Nothing but the line holding "(329, 435) = (264, 221): grey" and the lines after it, through the end of the records, should be set down, each exactly as it is.

(Before-and-after object lists)

= = = = =

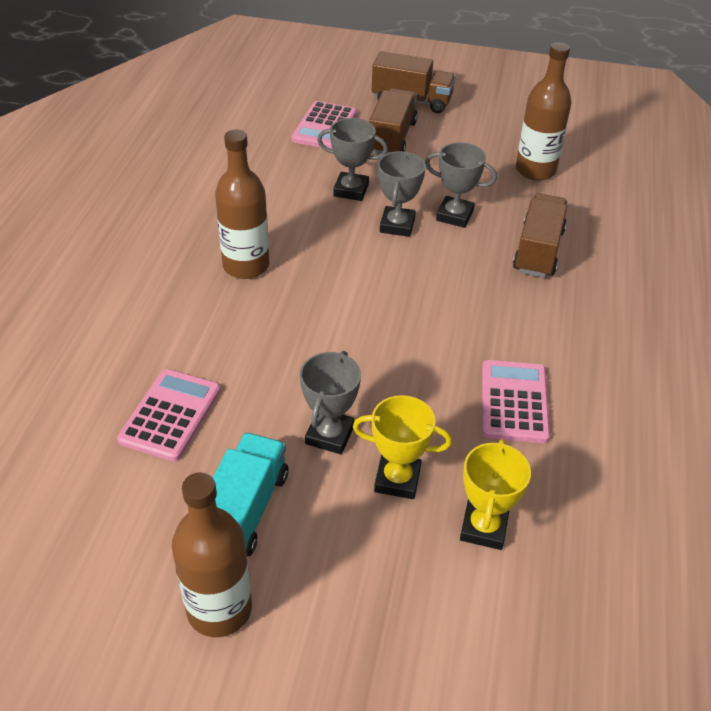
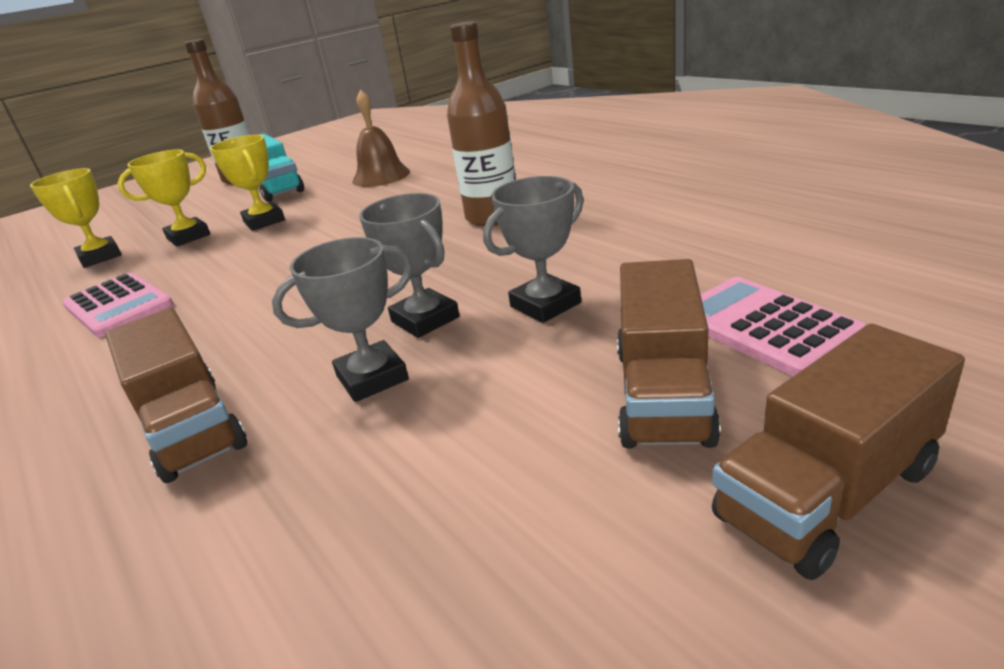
camera: 135 degrees right, 15 degrees down
(170, 415) = (381, 176): pink calculator -> brown bell
(329, 435) = (264, 221): grey trophy -> yellow trophy
(392, 138) = (662, 394): brown truck -> brown truck turned 45 degrees clockwise
(535, 170) = (331, 569): brown bottle -> none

= = = = =

→ WORKED SOLUTION
(329, 435) = (264, 221): grey trophy -> yellow trophy
(392, 138) = (662, 394): brown truck -> brown truck turned 45 degrees clockwise
(535, 170) = (331, 569): brown bottle -> none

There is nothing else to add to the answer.